-- Opening Marker --
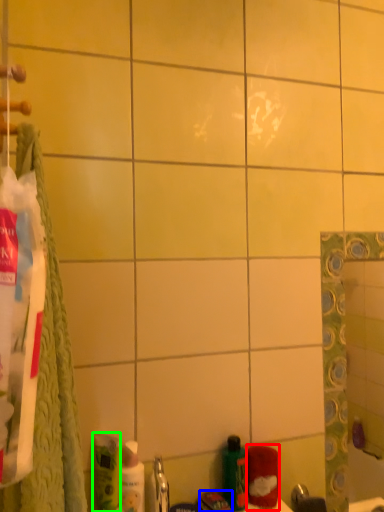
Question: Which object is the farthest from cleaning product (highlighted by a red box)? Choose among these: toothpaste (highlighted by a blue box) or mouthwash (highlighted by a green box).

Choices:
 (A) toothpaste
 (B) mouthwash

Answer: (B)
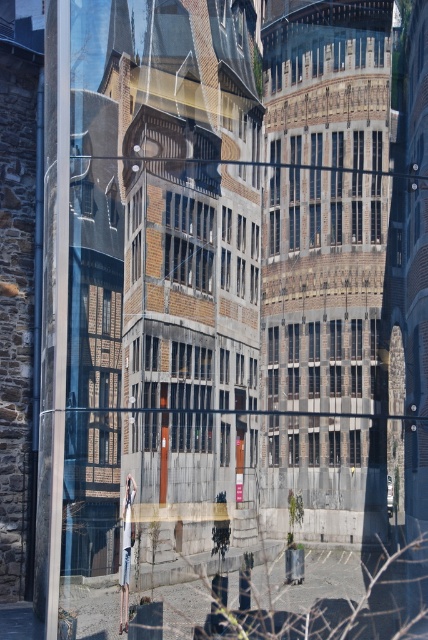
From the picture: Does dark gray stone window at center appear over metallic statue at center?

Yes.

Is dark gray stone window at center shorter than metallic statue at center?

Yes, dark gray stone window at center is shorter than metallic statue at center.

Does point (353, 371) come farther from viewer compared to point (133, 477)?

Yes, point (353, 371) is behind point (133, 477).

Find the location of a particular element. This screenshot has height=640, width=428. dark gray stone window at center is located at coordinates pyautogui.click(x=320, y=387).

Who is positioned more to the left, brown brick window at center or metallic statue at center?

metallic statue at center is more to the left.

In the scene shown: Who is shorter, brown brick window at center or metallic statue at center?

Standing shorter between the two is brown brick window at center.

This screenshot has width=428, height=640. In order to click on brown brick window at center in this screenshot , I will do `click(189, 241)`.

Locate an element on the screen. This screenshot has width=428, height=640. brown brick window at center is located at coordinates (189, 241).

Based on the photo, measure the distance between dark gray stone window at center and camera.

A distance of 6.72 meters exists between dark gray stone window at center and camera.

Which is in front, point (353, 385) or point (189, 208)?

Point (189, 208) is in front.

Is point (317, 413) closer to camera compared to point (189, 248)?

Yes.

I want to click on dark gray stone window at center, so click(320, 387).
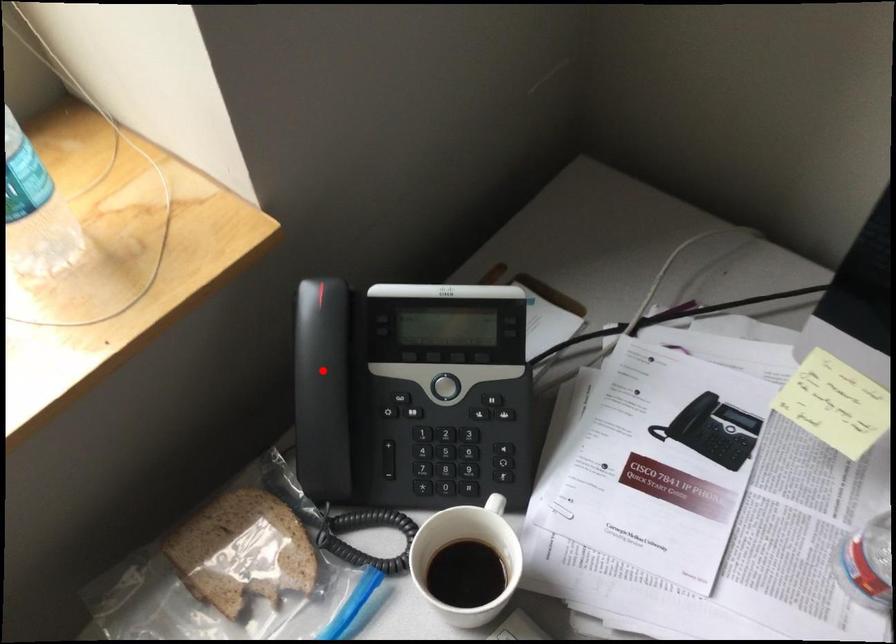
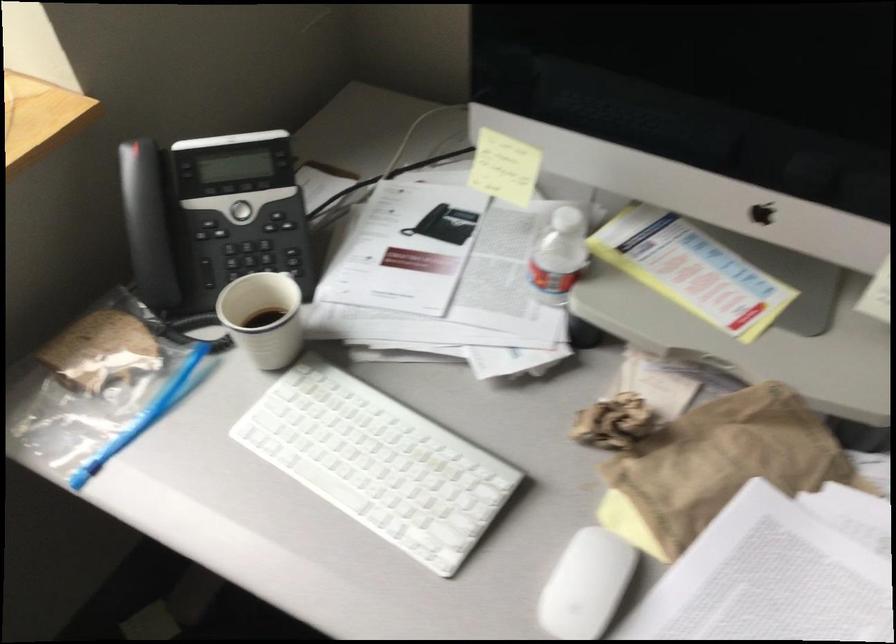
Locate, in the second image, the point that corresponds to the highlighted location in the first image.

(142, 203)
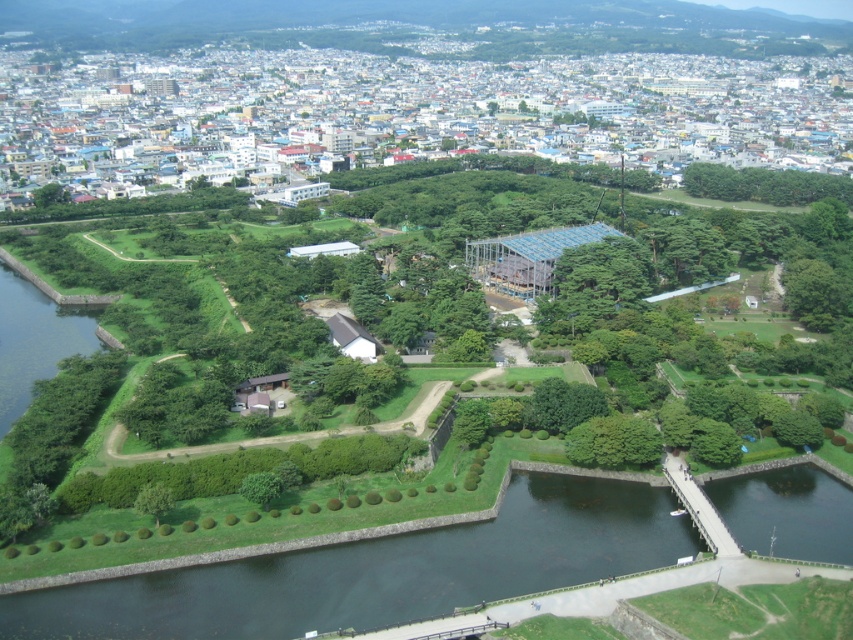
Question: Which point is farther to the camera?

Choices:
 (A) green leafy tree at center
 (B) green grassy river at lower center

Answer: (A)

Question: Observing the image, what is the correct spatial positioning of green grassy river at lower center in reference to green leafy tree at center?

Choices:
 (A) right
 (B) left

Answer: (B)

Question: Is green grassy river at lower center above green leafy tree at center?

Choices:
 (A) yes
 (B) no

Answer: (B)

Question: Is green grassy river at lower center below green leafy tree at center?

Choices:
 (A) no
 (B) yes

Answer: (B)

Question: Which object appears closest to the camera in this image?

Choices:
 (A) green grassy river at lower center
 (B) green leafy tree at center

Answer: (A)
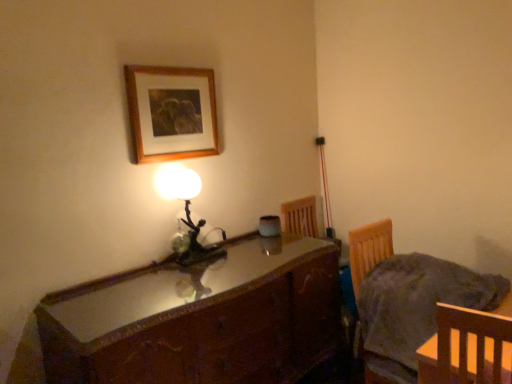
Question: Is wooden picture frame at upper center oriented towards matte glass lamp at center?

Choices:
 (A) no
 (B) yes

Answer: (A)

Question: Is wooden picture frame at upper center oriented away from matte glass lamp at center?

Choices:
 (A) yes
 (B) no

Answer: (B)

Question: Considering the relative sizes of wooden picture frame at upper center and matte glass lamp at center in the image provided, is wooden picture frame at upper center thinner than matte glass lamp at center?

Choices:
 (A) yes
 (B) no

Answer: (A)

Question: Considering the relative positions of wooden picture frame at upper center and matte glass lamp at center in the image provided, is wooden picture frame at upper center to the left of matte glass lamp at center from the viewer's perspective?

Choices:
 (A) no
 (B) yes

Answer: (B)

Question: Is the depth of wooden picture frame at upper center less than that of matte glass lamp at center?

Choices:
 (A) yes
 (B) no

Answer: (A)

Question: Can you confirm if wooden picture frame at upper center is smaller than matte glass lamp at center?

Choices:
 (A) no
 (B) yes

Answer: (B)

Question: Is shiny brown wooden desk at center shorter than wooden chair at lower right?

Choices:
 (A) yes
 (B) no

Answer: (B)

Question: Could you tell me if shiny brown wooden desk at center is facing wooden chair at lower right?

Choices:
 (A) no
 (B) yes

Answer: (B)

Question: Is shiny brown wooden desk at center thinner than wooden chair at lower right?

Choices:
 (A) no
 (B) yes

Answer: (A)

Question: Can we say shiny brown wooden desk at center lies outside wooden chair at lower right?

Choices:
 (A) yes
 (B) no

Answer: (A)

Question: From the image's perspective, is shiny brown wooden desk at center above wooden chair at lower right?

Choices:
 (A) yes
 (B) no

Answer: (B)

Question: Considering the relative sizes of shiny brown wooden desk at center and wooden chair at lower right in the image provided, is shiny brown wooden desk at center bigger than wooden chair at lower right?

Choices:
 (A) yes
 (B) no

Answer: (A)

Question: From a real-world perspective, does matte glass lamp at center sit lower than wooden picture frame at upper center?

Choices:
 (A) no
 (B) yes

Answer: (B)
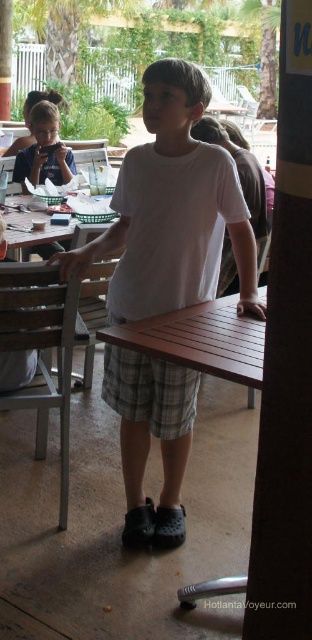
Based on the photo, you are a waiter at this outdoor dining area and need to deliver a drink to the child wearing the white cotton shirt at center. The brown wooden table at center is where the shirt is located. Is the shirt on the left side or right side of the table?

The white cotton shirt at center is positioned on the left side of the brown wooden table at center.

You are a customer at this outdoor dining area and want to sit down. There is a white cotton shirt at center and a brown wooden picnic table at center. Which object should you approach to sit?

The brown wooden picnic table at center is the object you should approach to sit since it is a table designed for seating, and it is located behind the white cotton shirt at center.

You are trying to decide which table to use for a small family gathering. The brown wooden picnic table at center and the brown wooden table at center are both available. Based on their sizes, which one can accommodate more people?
-- Closing Marker --
ABOUT THIS EXERCISE:
Reproduce every one of the entries above word for word, omitting the pictures.

EXERCISE ANSWER:
Question: Which object is the farthest from cleaning product (highlighted by a red box)? Choose among these: toothpaste (highlighted by a blue box) or mouthwash (highlighted by a green box).

Choices:
 (A) toothpaste
 (B) mouthwash

Answer: (B)
From the picture: Does dark gray stone window at center appear over metallic statue at center?

Yes.

Is dark gray stone window at center shorter than metallic statue at center?

Yes, dark gray stone window at center is shorter than metallic statue at center.

Does point (353, 371) come farther from viewer compared to point (133, 477)?

Yes, point (353, 371) is behind point (133, 477).

Find the location of a particular element. This screenshot has height=640, width=428. dark gray stone window at center is located at coordinates pyautogui.click(x=320, y=387).

Who is positioned more to the left, brown brick window at center or metallic statue at center?

metallic statue at center is more to the left.

In the scene shown: Who is shorter, brown brick window at center or metallic statue at center?

Standing shorter between the two is brown brick window at center.

This screenshot has width=428, height=640. In order to click on brown brick window at center in this screenshot , I will do `click(189, 241)`.

Locate an element on the screen. This screenshot has width=428, height=640. brown brick window at center is located at coordinates (189, 241).

Based on the photo, measure the distance between dark gray stone window at center and camera.

A distance of 6.72 meters exists between dark gray stone window at center and camera.

Which is in front, point (353, 385) or point (189, 208)?

Point (189, 208) is in front.

Is point (317, 413) closer to camera compared to point (189, 248)?

Yes.

I want to click on dark gray stone window at center, so click(320, 387).
Locate, in the second image, the point that corresponds to the highlighted location in the first image.

(142, 203)
Question: Which point is farther to the camera?

Choices:
 (A) green leafy tree at center
 (B) green grassy river at lower center

Answer: (A)

Question: Observing the image, what is the correct spatial positioning of green grassy river at lower center in reference to green leafy tree at center?

Choices:
 (A) right
 (B) left

Answer: (B)

Question: Is green grassy river at lower center above green leafy tree at center?

Choices:
 (A) yes
 (B) no

Answer: (B)

Question: Is green grassy river at lower center below green leafy tree at center?

Choices:
 (A) no
 (B) yes

Answer: (B)

Question: Which object appears closest to the camera in this image?

Choices:
 (A) green grassy river at lower center
 (B) green leafy tree at center

Answer: (A)
Question: Is wooden picture frame at upper center oriented towards matte glass lamp at center?

Choices:
 (A) no
 (B) yes

Answer: (A)

Question: Is wooden picture frame at upper center oriented away from matte glass lamp at center?

Choices:
 (A) yes
 (B) no

Answer: (B)

Question: Considering the relative sizes of wooden picture frame at upper center and matte glass lamp at center in the image provided, is wooden picture frame at upper center thinner than matte glass lamp at center?

Choices:
 (A) yes
 (B) no

Answer: (A)

Question: Considering the relative positions of wooden picture frame at upper center and matte glass lamp at center in the image provided, is wooden picture frame at upper center to the left of matte glass lamp at center from the viewer's perspective?

Choices:
 (A) no
 (B) yes

Answer: (B)

Question: Is the depth of wooden picture frame at upper center less than that of matte glass lamp at center?

Choices:
 (A) yes
 (B) no

Answer: (A)

Question: Can you confirm if wooden picture frame at upper center is smaller than matte glass lamp at center?

Choices:
 (A) no
 (B) yes

Answer: (B)

Question: Is shiny brown wooden desk at center shorter than wooden chair at lower right?

Choices:
 (A) yes
 (B) no

Answer: (B)

Question: Could you tell me if shiny brown wooden desk at center is facing wooden chair at lower right?

Choices:
 (A) no
 (B) yes

Answer: (B)

Question: Is shiny brown wooden desk at center thinner than wooden chair at lower right?

Choices:
 (A) no
 (B) yes

Answer: (A)

Question: Can we say shiny brown wooden desk at center lies outside wooden chair at lower right?

Choices:
 (A) yes
 (B) no

Answer: (A)

Question: From the image's perspective, is shiny brown wooden desk at center above wooden chair at lower right?

Choices:
 (A) yes
 (B) no

Answer: (B)

Question: Considering the relative sizes of shiny brown wooden desk at center and wooden chair at lower right in the image provided, is shiny brown wooden desk at center bigger than wooden chair at lower right?

Choices:
 (A) yes
 (B) no

Answer: (A)

Question: From a real-world perspective, does matte glass lamp at center sit lower than wooden picture frame at upper center?

Choices:
 (A) no
 (B) yes

Answer: (B)
Based on the photo, you are a waiter at this outdoor dining area and need to deliver a drink to the child wearing the white cotton shirt at center. The brown wooden table at center is where the shirt is located. Is the shirt on the left side or right side of the table?

The white cotton shirt at center is positioned on the left side of the brown wooden table at center.

You are a customer at this outdoor dining area and want to sit down. There is a white cotton shirt at center and a brown wooden picnic table at center. Which object should you approach to sit?

The brown wooden picnic table at center is the object you should approach to sit since it is a table designed for seating, and it is located behind the white cotton shirt at center.

You are trying to decide which table to use for a small family gathering. The brown wooden picnic table at center and the brown wooden table at center are both available. Based on their sizes, which one can accommodate more people?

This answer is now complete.